The material below has pictures in it. Set down only the lines from the line containing "gray arrow: (321, 251) -> (330, 264), moved" through the line containing "pink L-shape: (422, 267) -> (159, 125), moved", word for word, and leave the pictures behind.
(Given data Opens)
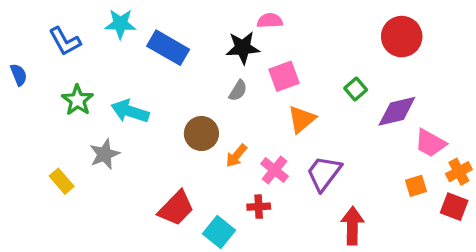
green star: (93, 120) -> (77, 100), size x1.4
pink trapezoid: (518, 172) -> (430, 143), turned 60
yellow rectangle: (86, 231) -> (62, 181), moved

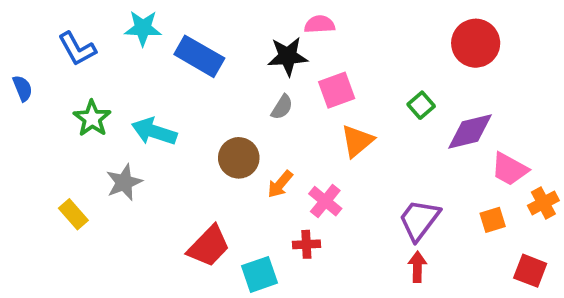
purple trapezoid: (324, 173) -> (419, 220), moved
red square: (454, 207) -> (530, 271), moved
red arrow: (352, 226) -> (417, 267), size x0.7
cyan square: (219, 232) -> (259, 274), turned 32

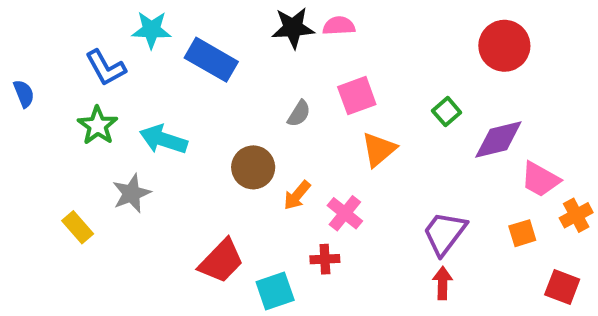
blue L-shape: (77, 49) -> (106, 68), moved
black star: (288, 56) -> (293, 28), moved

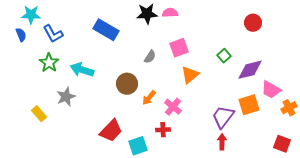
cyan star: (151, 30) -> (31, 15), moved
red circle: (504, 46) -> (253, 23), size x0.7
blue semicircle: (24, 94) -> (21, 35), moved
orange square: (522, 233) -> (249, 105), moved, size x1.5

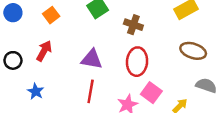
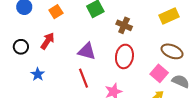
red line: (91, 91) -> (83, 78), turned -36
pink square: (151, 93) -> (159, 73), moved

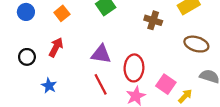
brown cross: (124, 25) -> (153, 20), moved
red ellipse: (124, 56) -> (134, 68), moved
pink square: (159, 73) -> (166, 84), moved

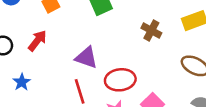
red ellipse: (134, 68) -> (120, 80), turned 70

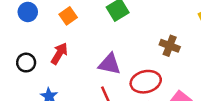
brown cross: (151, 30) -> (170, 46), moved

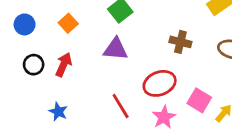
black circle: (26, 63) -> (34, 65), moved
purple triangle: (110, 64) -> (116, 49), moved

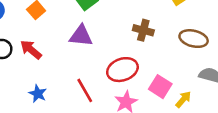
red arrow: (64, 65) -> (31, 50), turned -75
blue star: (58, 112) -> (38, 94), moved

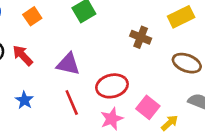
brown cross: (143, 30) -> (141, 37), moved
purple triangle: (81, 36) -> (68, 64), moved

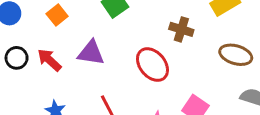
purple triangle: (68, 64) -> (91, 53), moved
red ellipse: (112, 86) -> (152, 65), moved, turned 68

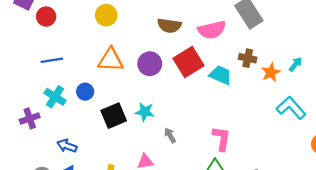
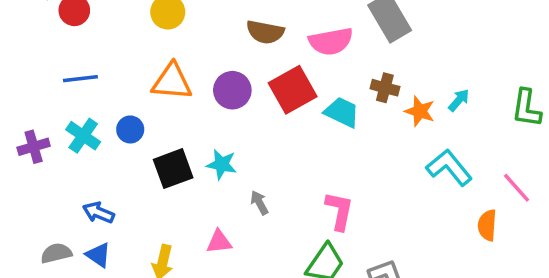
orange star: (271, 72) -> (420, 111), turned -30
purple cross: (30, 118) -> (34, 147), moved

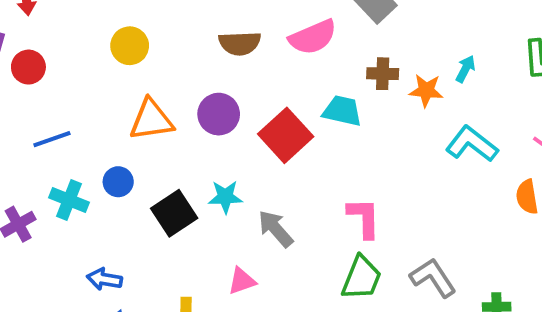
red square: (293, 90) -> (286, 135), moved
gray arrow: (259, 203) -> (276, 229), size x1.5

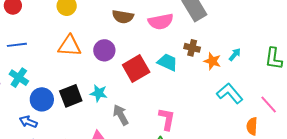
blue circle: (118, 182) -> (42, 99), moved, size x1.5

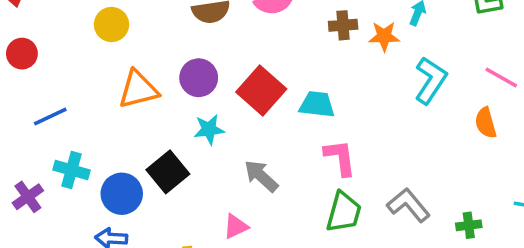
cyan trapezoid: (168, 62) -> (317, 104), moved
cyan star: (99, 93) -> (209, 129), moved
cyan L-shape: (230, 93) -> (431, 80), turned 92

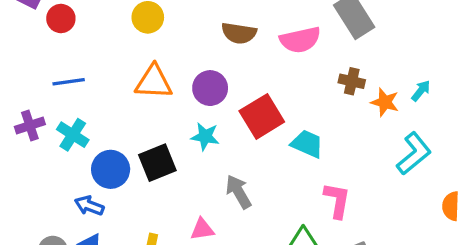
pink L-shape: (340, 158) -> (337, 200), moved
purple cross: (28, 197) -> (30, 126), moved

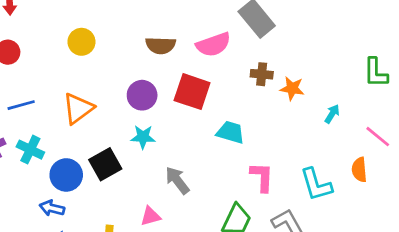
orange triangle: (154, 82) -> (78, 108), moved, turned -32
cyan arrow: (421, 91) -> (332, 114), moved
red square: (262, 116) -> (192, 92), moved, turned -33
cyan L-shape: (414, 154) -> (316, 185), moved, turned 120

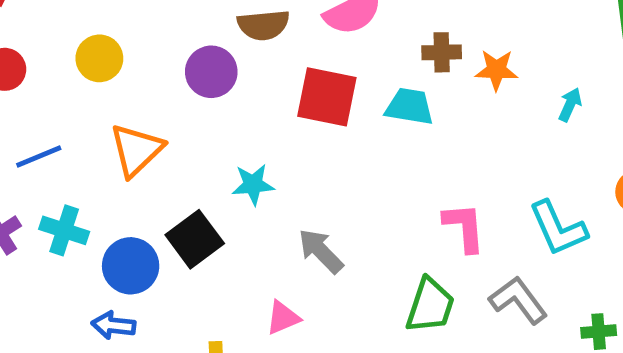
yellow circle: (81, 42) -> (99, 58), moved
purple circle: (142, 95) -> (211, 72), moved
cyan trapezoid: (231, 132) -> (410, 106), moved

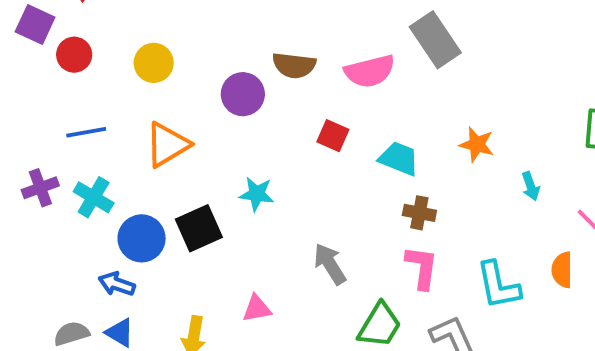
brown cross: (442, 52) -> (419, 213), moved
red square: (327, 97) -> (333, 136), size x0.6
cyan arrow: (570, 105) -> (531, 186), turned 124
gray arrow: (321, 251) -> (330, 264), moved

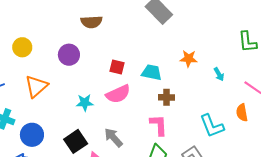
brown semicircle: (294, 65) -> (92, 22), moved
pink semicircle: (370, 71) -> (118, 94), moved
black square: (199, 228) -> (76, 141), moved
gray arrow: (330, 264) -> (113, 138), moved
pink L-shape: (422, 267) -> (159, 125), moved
(Given data Closes)
(Given data Opens)
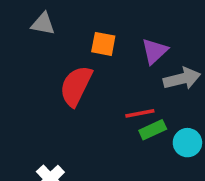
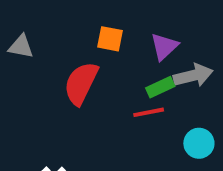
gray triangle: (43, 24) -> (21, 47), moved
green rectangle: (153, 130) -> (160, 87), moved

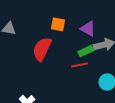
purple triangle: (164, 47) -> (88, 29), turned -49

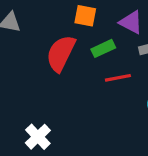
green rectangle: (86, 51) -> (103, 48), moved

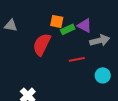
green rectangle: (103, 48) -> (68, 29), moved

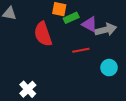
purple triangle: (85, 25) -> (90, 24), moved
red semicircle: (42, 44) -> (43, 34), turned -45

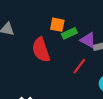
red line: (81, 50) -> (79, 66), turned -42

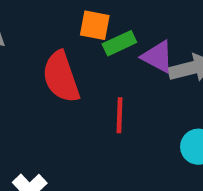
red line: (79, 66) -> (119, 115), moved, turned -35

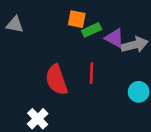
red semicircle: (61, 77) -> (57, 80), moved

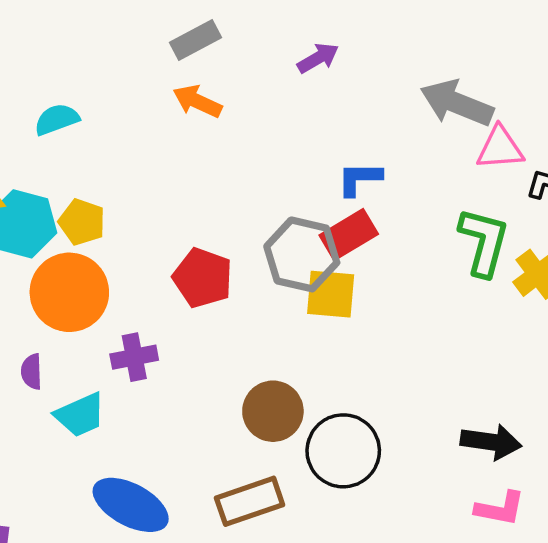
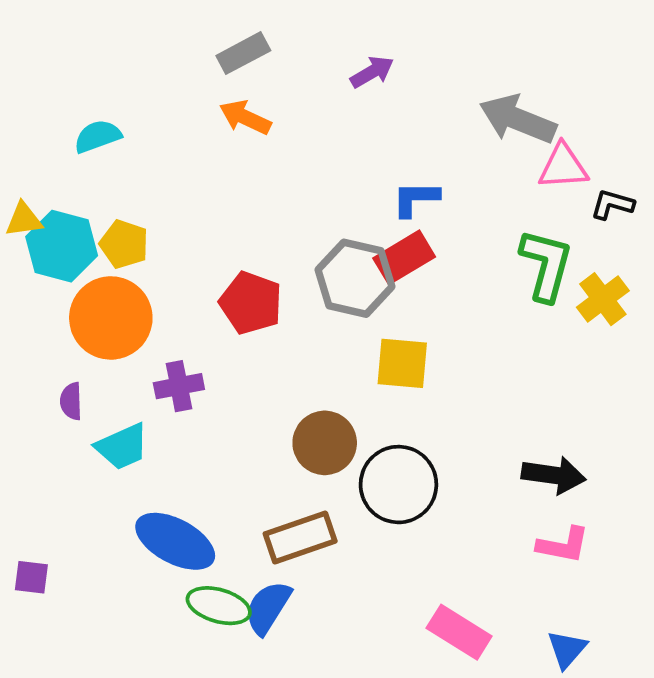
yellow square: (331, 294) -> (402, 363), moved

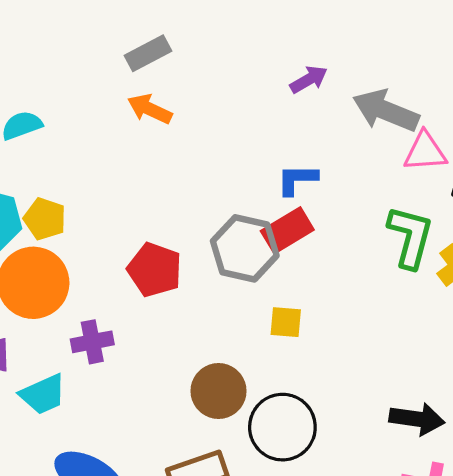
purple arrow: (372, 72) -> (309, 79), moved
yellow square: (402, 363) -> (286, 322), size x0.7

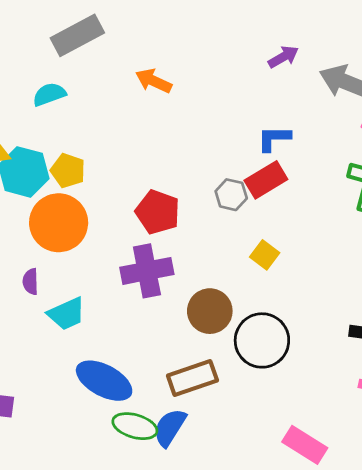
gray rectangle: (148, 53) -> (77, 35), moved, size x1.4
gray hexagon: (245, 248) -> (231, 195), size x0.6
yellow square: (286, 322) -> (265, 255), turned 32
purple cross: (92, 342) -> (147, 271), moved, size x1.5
(Given data Closes)
▶ _Written answer_:
gray arrow: (321, 251) -> (330, 264), moved

brown semicircle: (294, 65) -> (92, 22), moved
pink semicircle: (370, 71) -> (118, 94), moved
black square: (199, 228) -> (76, 141), moved
gray arrow: (330, 264) -> (113, 138), moved
pink L-shape: (422, 267) -> (159, 125), moved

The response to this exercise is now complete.